(Saved data entries)
____________
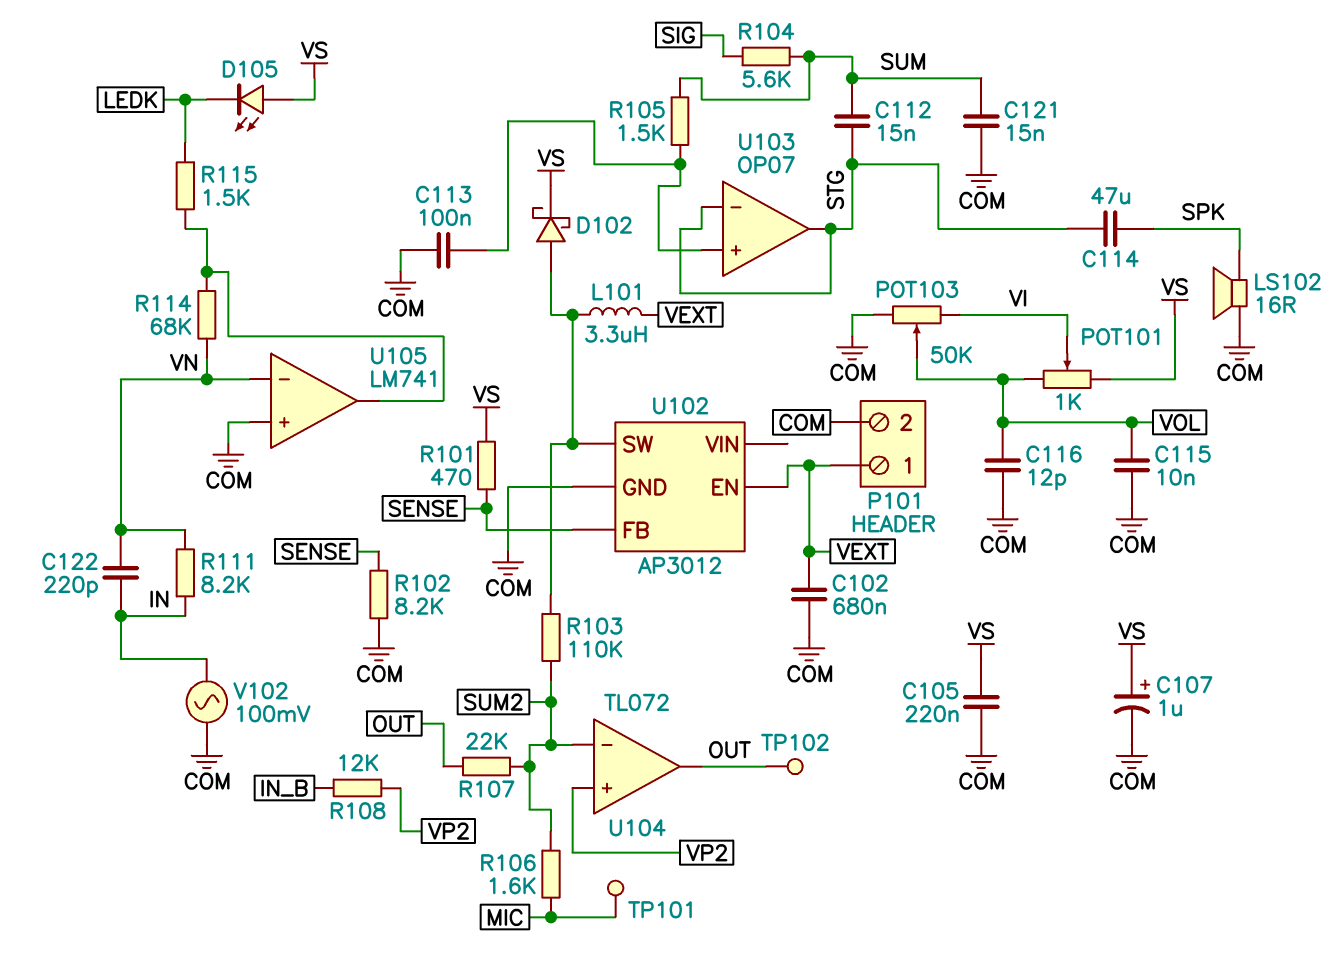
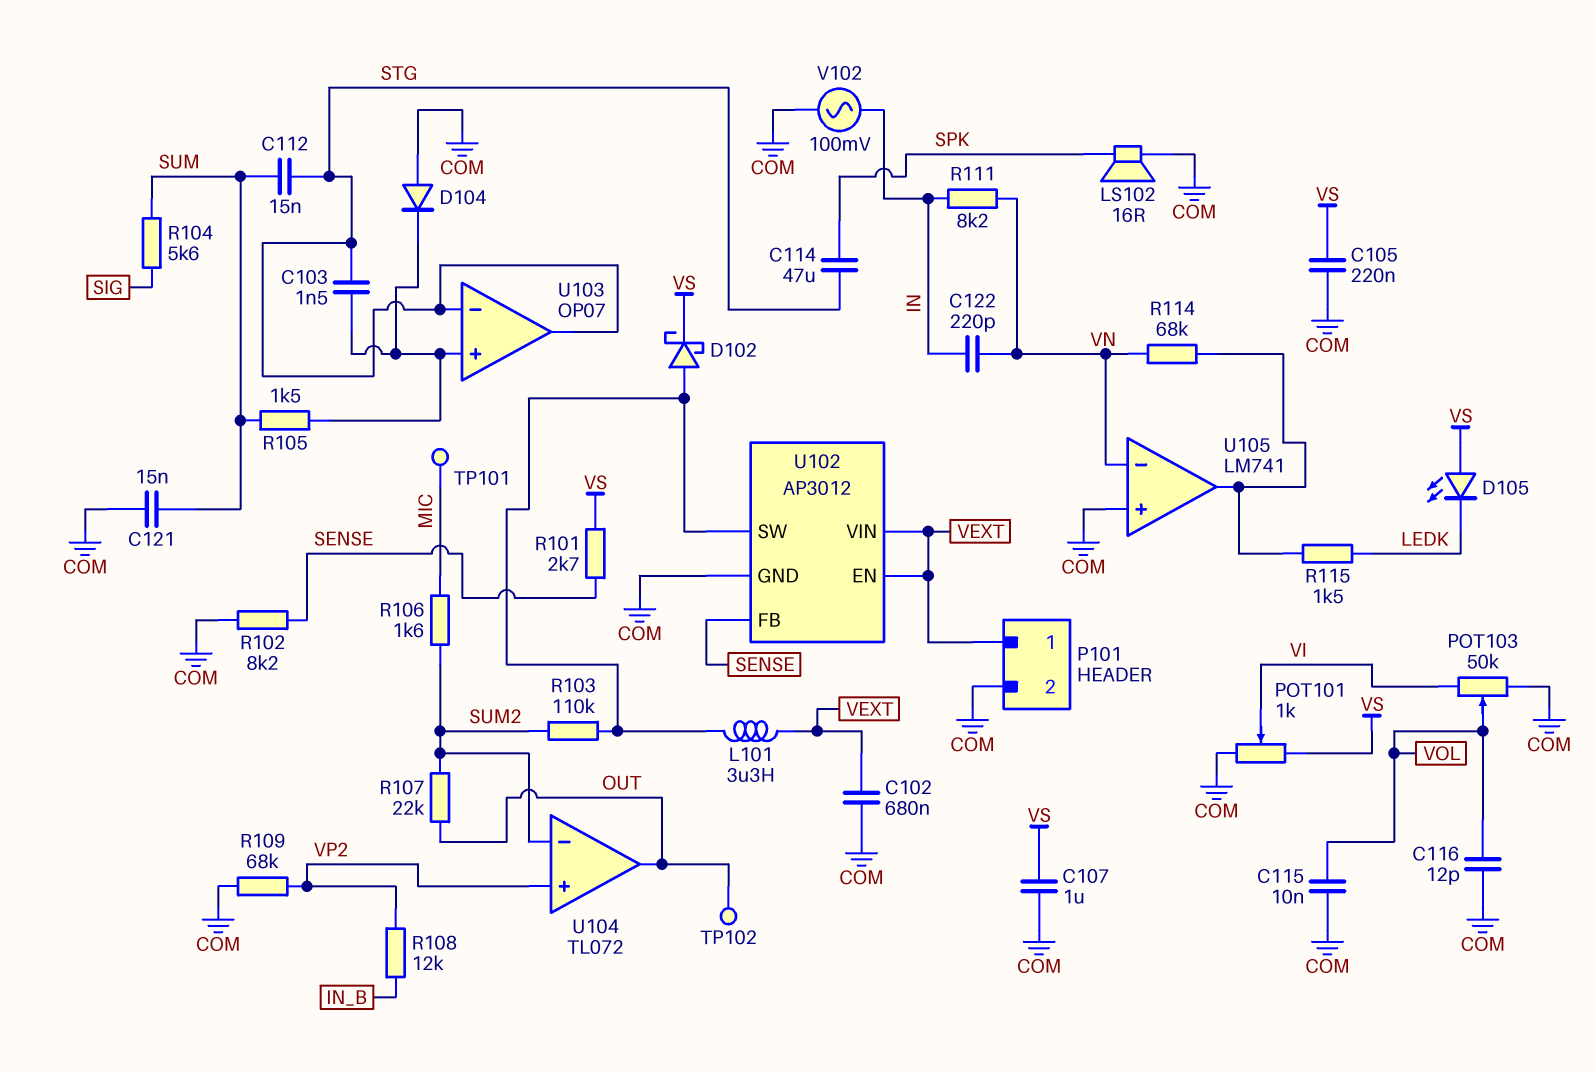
C103: none -> 1.5nF (STG, U103/in+)
C107: 1uF (plus VS, minus COM) -> 1uF (COM, VS)
C113: 100nF (COM, U103/in+) -> none
D104: none -> diode (A COM, K U103/in+)
POT101: 1k (VOL, VS, wiper VI) -> 1k (COM, VS, wiper VI)
R101: 470 (SENSE, VS) -> 2.7k (SENSE, VS)
R109: none -> 68k (COM, VP2)
U102 pin VIN: none -> VEXT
____________
**To do:**
Look through the entries above for the word "none". Copy every line where it shows up.

**Response to the task:**
C103: none -> 1.5nF (STG, U103/in+)
C113: 100nF (COM, U103/in+) -> none
D104: none -> diode (A COM, K U103/in+)
R109: none -> 68k (COM, VP2)
U102 pin VIN: none -> VEXT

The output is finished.